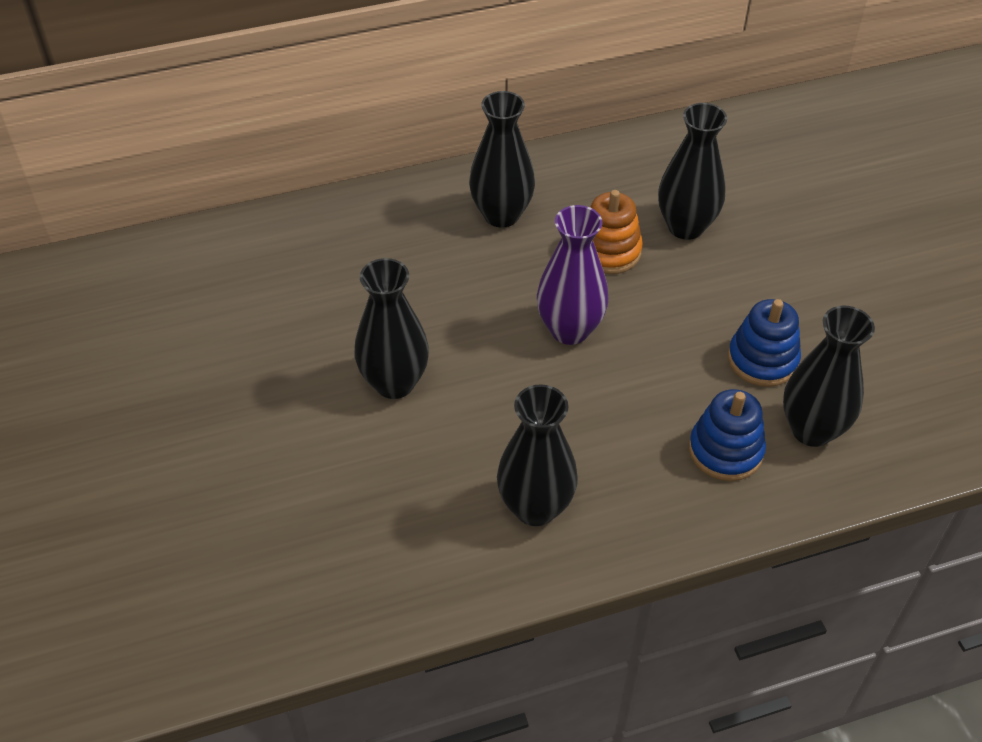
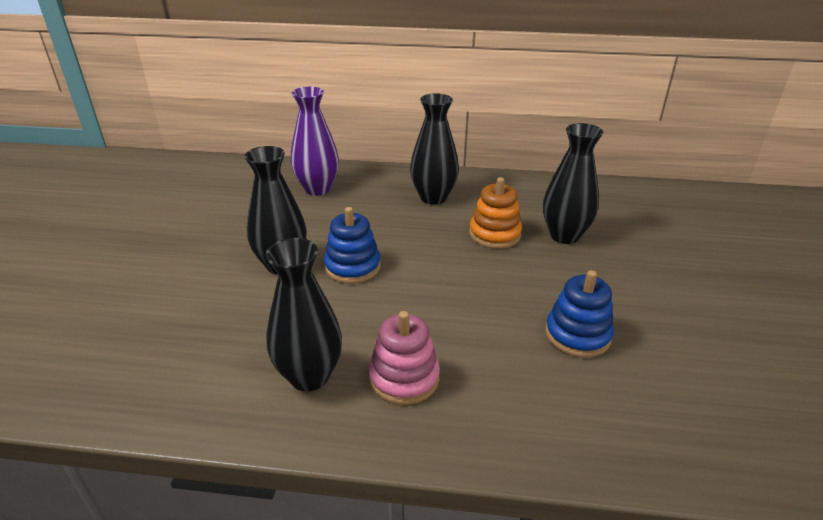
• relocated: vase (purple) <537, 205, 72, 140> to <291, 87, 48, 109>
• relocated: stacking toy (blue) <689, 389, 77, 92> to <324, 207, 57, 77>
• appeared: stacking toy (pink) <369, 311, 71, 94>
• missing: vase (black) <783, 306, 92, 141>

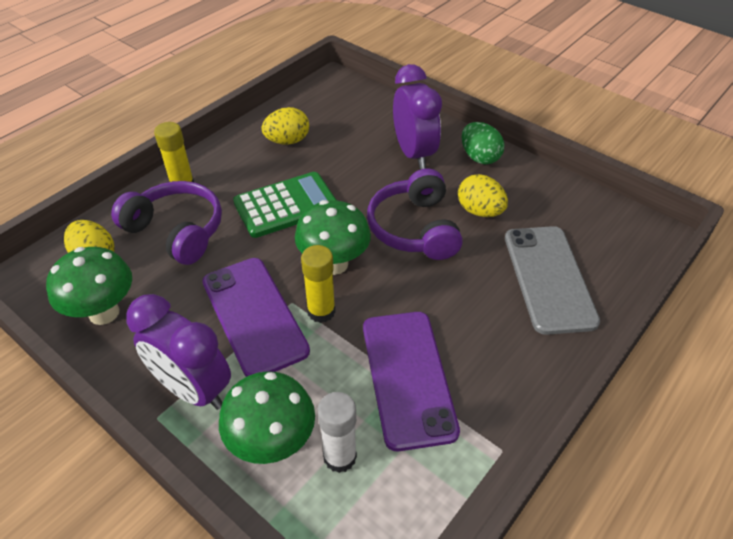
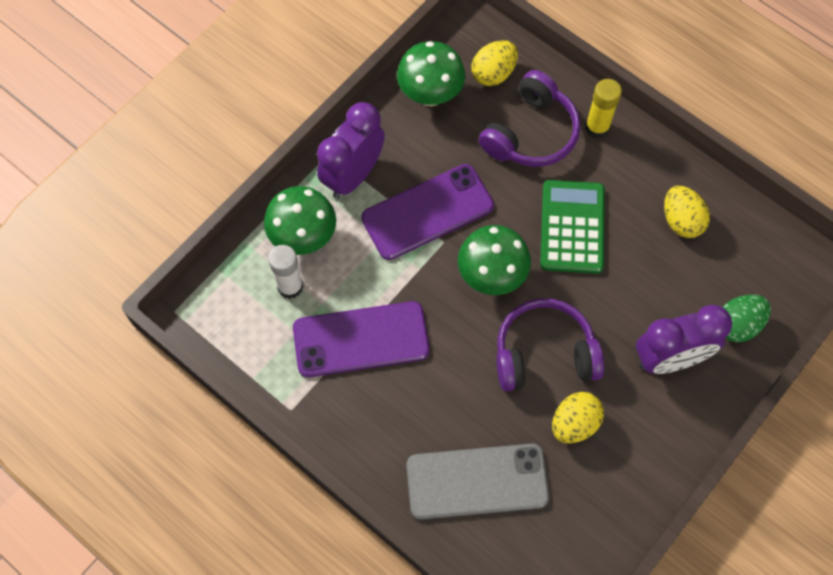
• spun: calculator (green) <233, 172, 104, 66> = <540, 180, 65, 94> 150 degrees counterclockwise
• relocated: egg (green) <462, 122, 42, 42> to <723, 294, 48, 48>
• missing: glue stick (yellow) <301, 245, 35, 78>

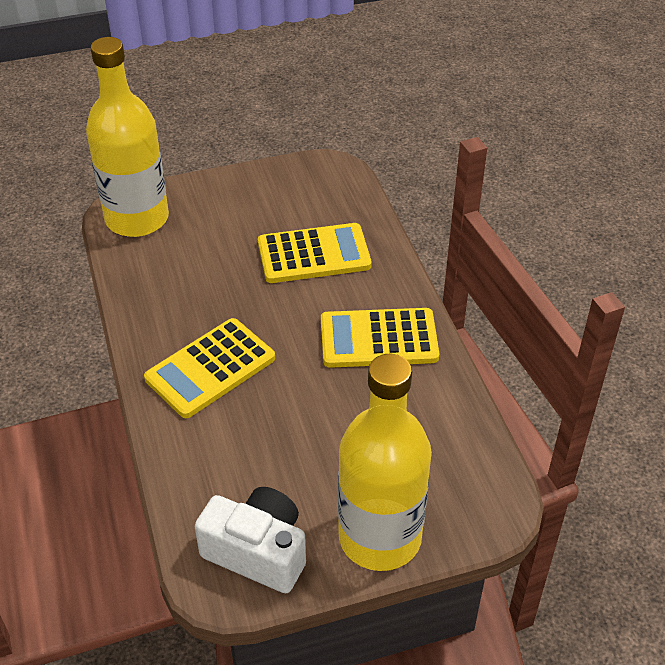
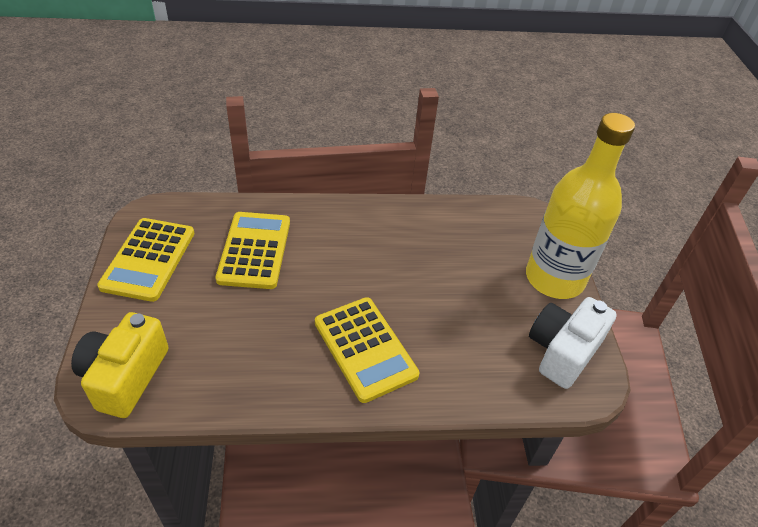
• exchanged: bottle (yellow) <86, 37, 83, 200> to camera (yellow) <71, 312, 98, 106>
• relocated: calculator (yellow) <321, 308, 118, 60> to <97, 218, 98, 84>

◇ ◇ ◇ ◇

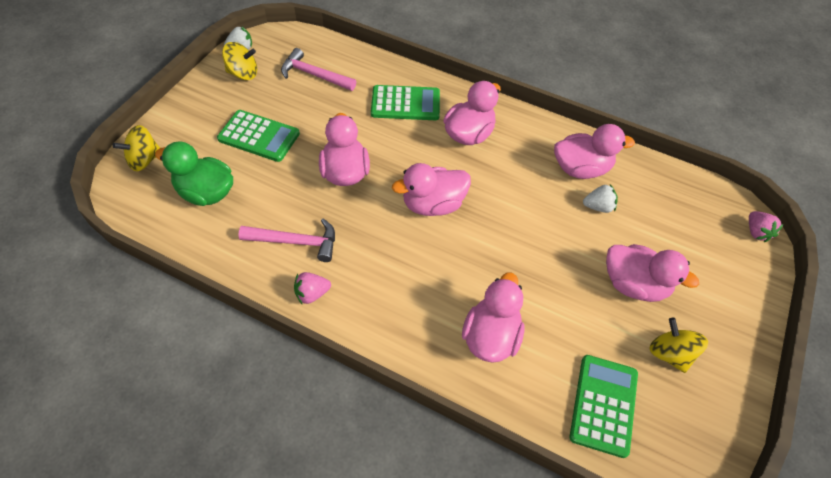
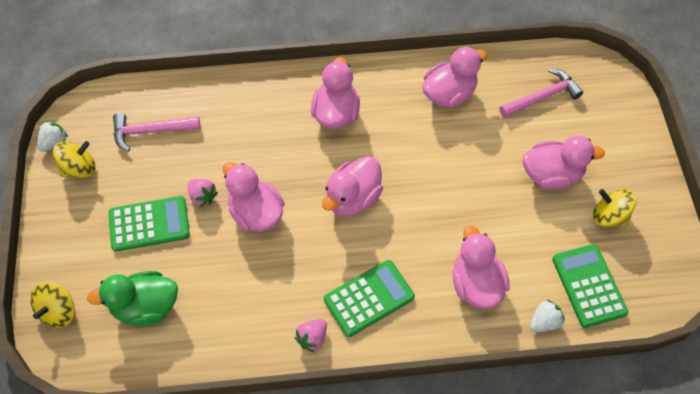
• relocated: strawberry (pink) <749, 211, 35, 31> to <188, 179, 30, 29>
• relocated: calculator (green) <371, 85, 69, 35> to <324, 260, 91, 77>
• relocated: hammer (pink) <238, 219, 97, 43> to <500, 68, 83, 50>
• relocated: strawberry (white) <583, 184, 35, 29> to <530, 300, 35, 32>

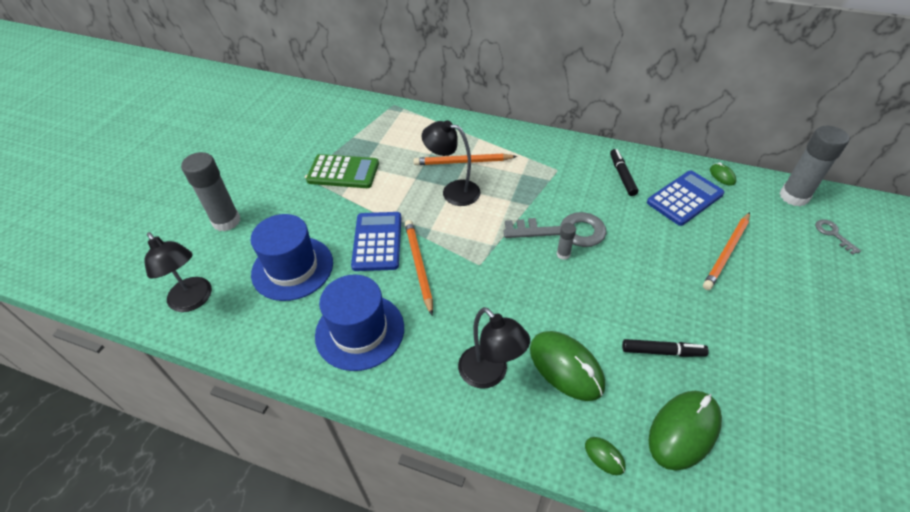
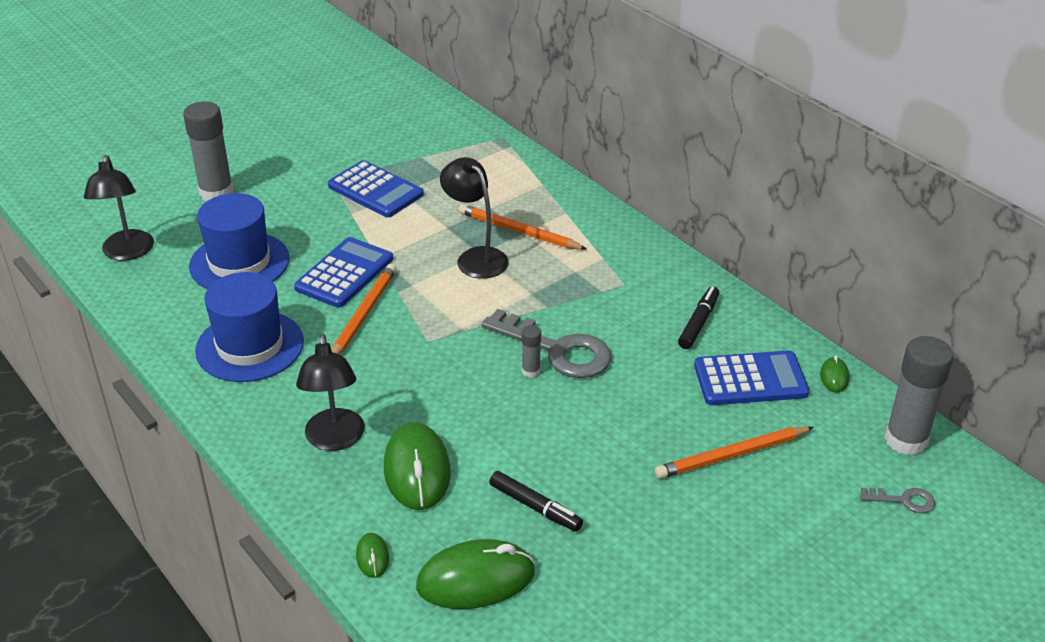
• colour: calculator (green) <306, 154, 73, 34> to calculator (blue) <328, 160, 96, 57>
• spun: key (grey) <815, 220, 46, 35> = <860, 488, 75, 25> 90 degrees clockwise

◇ ◇ ◇ ◇

● TRY IT: The output is the stretch above from the line with "68, 83, 50>" through the line with "90 degrees clockwise", copied word for word with both ends kept and every picture dropped.

● EXERCISE OUTPUT:
• relocated: hammer (pink) <238, 219, 97, 43> to <500, 68, 83, 50>
• relocated: strawberry (white) <583, 184, 35, 29> to <530, 300, 35, 32>

• colour: calculator (green) <306, 154, 73, 34> to calculator (blue) <328, 160, 96, 57>
• spun: key (grey) <815, 220, 46, 35> = <860, 488, 75, 25> 90 degrees clockwise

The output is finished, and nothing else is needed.